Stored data
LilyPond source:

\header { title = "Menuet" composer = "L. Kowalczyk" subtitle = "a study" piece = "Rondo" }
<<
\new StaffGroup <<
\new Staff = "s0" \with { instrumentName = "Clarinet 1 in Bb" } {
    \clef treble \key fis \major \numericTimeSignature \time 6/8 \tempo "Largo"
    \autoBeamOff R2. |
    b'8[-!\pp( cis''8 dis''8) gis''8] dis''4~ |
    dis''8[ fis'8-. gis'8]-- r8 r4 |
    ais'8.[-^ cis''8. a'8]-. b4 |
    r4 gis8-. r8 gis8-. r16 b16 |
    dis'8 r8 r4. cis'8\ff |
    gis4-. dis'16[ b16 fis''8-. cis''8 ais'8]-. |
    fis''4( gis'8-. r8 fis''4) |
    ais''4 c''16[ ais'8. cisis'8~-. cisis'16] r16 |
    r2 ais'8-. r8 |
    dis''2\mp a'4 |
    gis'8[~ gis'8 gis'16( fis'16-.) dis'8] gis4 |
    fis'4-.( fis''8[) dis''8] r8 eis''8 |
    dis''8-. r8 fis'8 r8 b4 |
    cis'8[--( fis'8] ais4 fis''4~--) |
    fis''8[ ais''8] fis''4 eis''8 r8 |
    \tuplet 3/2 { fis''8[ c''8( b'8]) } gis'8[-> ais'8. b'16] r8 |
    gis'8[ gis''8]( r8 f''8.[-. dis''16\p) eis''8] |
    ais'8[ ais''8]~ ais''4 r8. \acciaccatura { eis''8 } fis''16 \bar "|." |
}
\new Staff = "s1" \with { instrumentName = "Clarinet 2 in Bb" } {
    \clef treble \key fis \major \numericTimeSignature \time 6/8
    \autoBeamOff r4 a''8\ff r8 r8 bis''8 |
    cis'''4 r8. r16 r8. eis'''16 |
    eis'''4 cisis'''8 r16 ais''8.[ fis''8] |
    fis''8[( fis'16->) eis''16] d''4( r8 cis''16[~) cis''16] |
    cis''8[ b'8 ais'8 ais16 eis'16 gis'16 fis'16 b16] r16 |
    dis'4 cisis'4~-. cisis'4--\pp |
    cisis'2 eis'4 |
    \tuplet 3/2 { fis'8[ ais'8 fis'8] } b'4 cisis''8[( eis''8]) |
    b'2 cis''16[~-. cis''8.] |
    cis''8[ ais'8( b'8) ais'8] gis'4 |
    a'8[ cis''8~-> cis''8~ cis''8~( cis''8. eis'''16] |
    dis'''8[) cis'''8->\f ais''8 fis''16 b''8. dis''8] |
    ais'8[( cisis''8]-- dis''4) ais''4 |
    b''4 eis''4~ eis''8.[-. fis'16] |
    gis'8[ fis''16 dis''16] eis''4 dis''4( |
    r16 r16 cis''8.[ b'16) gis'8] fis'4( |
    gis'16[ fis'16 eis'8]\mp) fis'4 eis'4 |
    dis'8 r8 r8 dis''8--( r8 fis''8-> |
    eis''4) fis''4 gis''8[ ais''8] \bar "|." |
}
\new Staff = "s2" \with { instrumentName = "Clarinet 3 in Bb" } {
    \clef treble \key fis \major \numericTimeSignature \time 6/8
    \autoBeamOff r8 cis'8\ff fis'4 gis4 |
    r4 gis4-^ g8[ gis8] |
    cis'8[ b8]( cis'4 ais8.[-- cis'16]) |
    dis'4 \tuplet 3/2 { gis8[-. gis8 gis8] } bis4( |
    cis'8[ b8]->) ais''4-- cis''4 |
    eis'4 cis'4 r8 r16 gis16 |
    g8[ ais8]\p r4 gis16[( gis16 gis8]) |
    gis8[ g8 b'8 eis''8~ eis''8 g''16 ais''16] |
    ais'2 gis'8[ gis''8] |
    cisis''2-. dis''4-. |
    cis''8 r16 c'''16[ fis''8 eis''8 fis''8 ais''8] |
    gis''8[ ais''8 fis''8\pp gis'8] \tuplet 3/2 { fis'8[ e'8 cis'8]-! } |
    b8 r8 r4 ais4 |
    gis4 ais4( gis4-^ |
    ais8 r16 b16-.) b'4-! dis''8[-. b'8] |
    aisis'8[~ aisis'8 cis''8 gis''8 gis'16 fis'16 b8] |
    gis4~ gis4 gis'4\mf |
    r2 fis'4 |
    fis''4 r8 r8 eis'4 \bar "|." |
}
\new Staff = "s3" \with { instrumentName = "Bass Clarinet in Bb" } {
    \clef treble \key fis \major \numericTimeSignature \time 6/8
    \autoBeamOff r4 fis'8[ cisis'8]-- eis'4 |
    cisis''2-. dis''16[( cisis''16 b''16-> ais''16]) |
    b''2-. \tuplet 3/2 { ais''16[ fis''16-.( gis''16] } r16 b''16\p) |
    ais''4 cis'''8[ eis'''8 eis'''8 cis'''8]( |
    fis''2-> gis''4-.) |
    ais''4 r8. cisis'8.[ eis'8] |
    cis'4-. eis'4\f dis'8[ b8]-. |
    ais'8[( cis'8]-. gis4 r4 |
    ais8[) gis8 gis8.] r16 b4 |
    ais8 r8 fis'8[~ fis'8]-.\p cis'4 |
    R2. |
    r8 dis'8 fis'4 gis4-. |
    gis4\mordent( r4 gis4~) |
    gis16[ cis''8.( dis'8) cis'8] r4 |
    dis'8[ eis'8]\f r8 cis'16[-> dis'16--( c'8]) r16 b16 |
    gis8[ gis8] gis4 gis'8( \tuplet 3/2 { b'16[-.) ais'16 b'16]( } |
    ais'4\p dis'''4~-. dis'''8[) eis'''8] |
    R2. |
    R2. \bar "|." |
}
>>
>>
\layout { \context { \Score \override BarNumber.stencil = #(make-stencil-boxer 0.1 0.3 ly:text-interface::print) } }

[Problem to work on]
Show each line of the items above that contains the string "tuplet".

[Solution for this exercise]
    \tuplet 3/2 { fis''8[ c''8( b'8]) } gis'8[-> ais'8. b'16] r8 |
    \tuplet 3/2 { fis'8[ ais'8 fis'8] } b'4 cisis''8[( eis''8]) |
    dis'4 \tuplet 3/2 { gis8[-. gis8 gis8] } bis4( |
    gis''8[ ais''8 fis''8\pp gis'8] \tuplet 3/2 { fis'8[ e'8 cis'8]-! } |
    b''2-. \tuplet 3/2 { ais''16[ fis''16-.( gis''16] } r16 b''16\p) |
    gis8[ gis8] gis4 gis'8( \tuplet 3/2 { b'16[-.) ais'16 b'16]( } |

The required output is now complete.